**ACTION ITEM**
Pick out every line of the entries below where "none" occurs, and copy those lines.

Version difference data
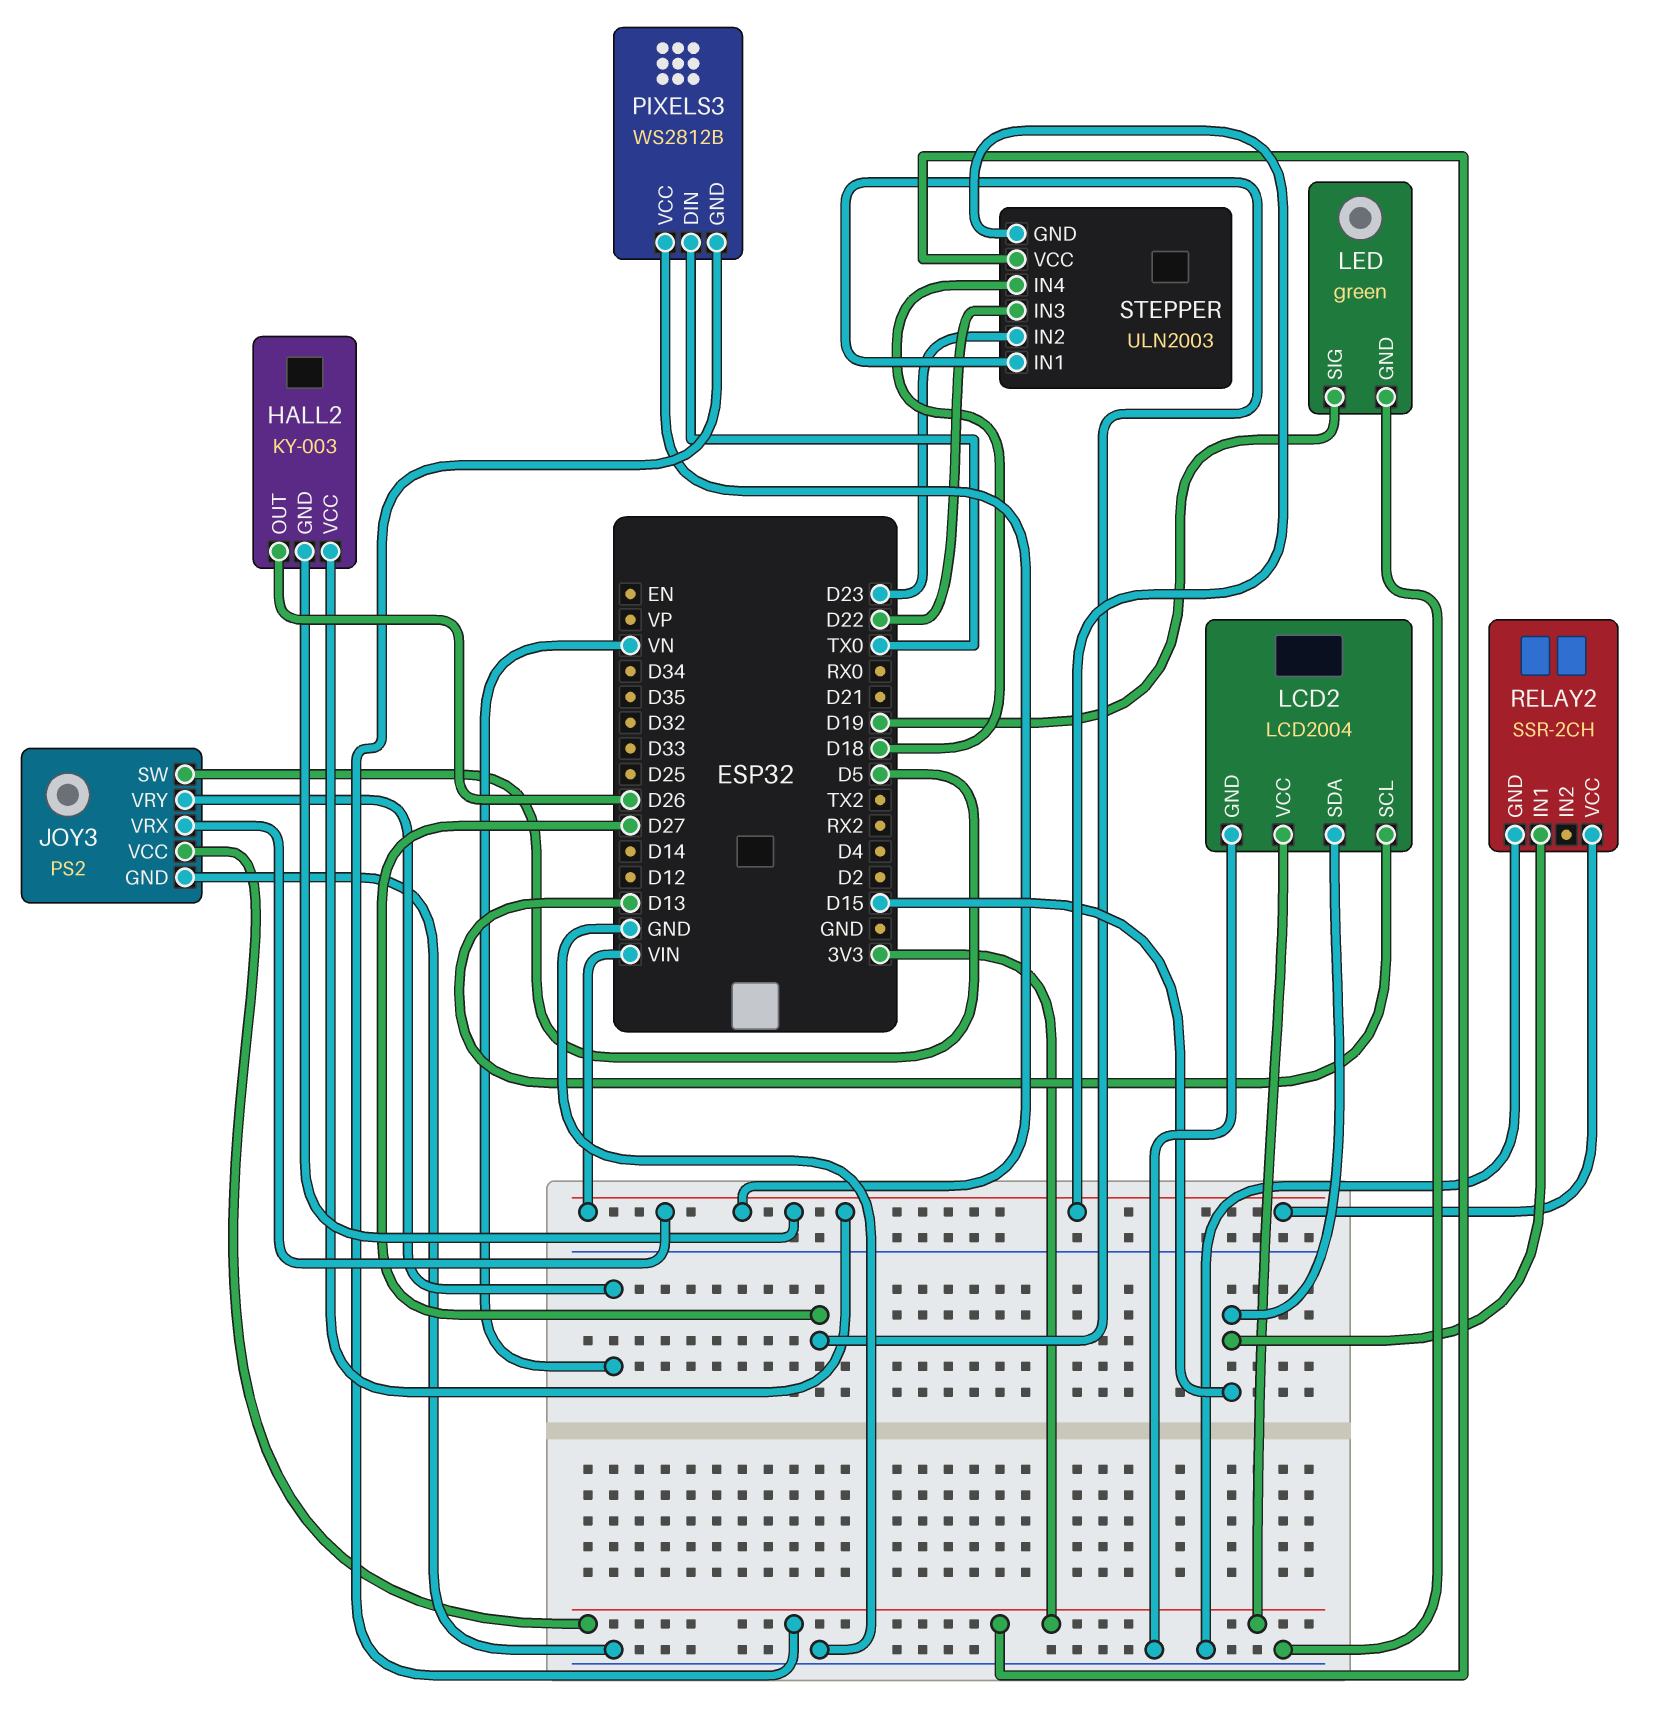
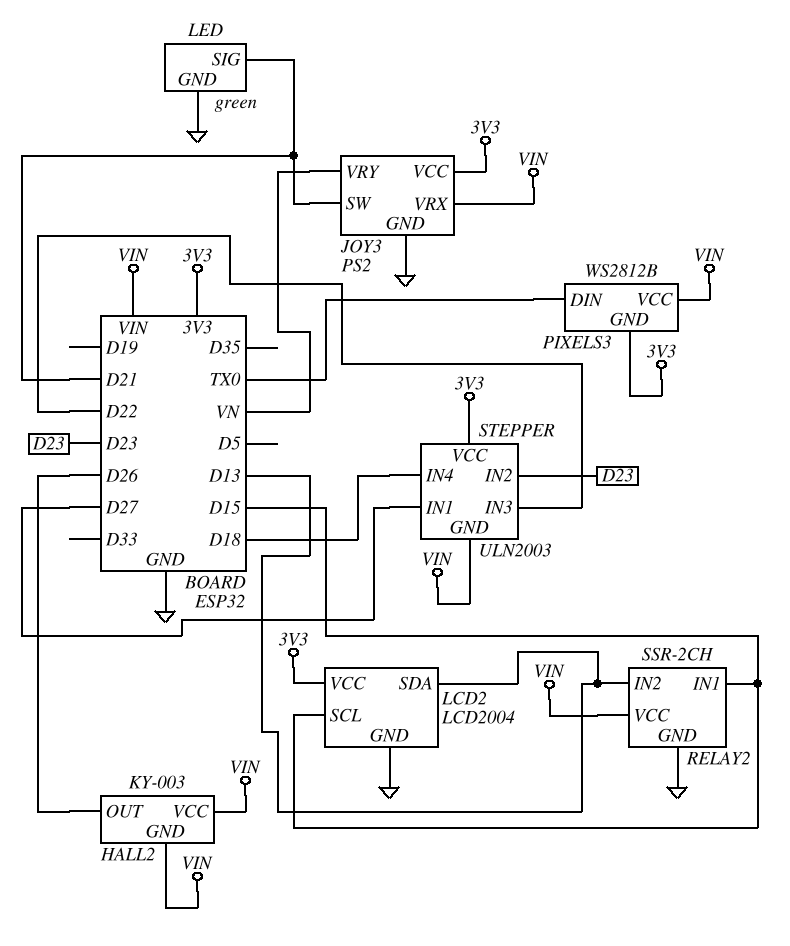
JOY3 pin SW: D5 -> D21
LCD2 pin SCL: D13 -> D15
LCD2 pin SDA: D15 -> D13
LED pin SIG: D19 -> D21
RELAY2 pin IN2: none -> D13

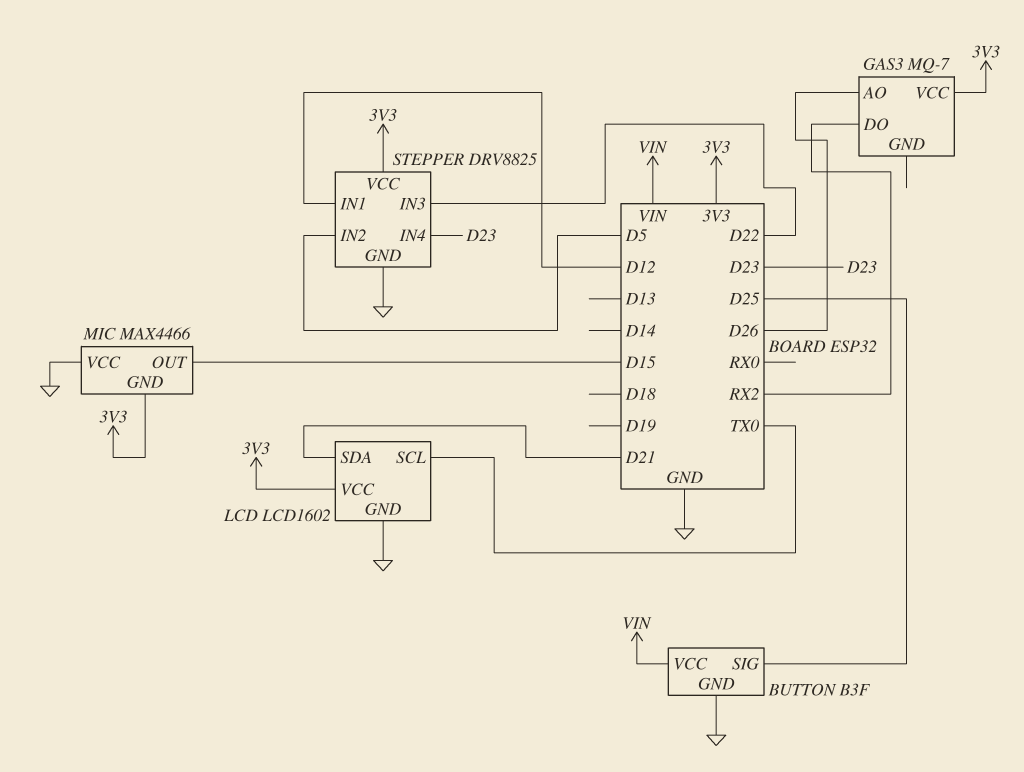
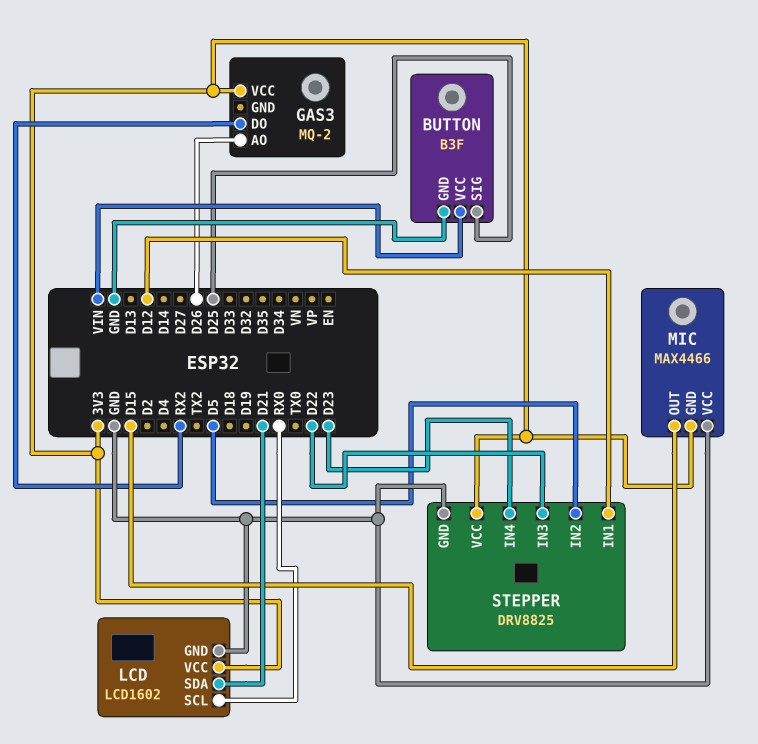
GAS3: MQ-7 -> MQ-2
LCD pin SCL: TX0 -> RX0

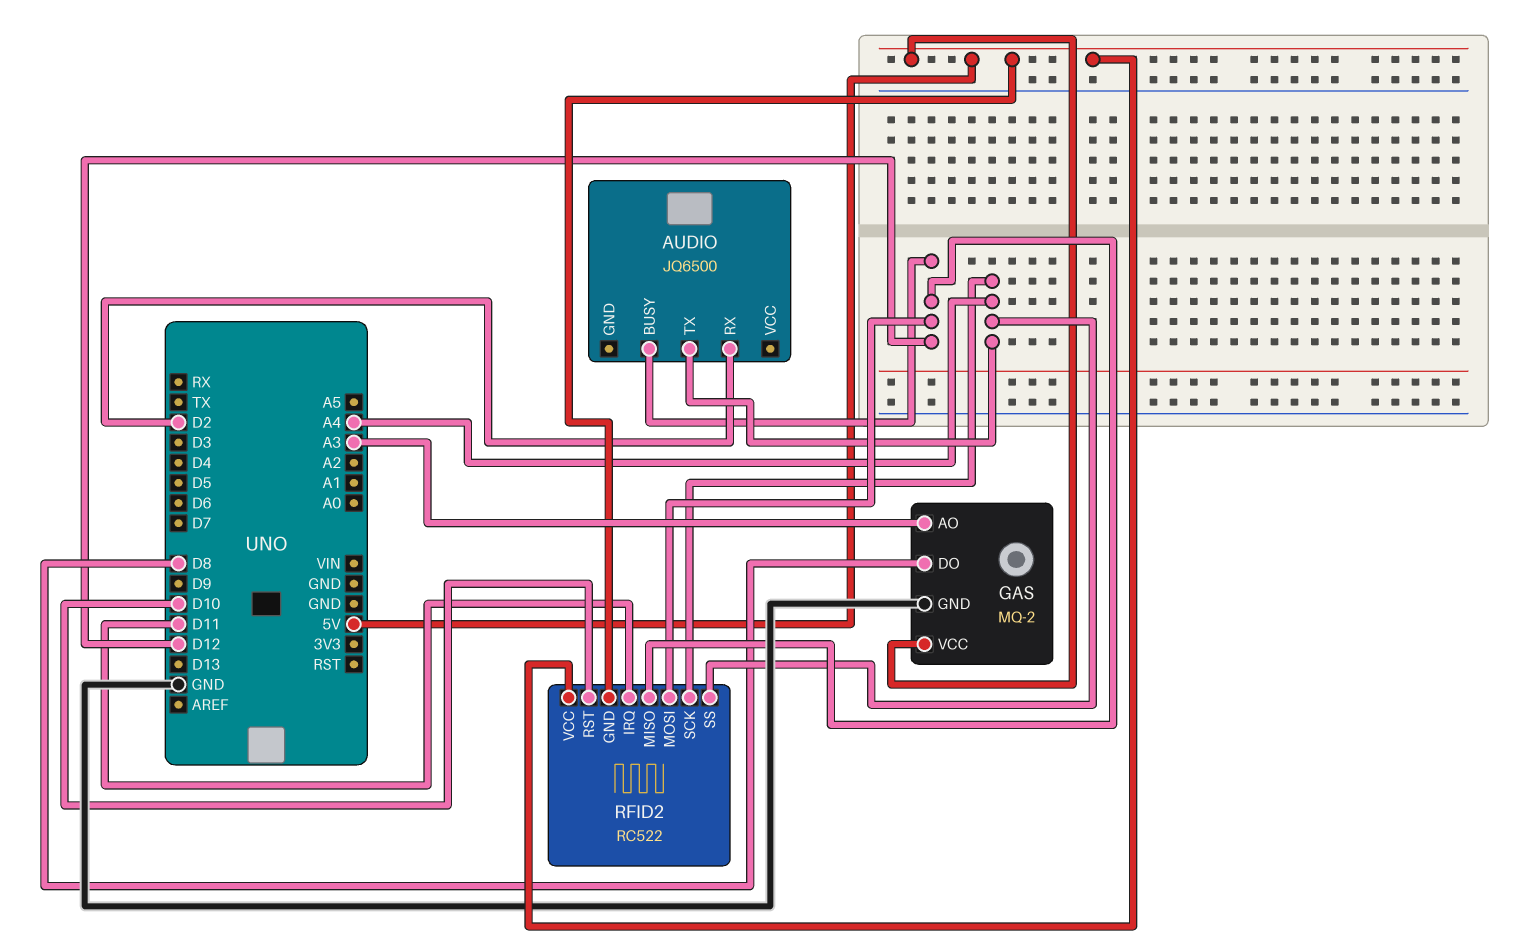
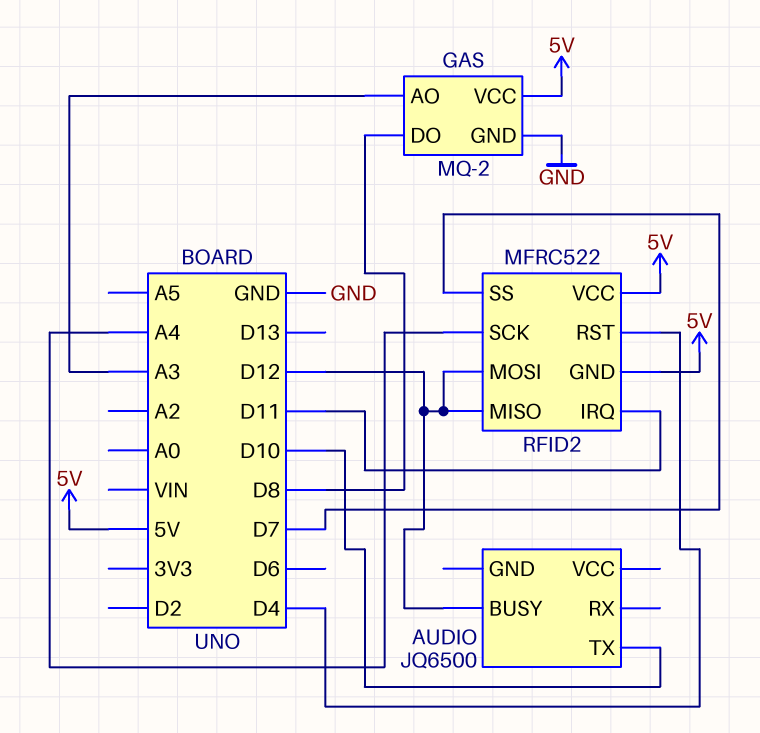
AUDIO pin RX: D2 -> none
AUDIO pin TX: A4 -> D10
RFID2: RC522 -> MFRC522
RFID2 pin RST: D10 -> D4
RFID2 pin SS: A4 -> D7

**EXPECTED ANSWER**
RELAY2 pin IN2: none -> D13
AUDIO pin RX: D2 -> none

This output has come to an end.